### Excerpted records
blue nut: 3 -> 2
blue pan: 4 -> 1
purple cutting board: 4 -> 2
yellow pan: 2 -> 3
######
### Excerpted records
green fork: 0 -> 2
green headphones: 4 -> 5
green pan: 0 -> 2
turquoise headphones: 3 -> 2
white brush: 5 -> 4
######
Every line above that holds the string "headphones" should be copied out.

### Solution to this problem
green headphones: 4 -> 5
turquoise headphones: 3 -> 2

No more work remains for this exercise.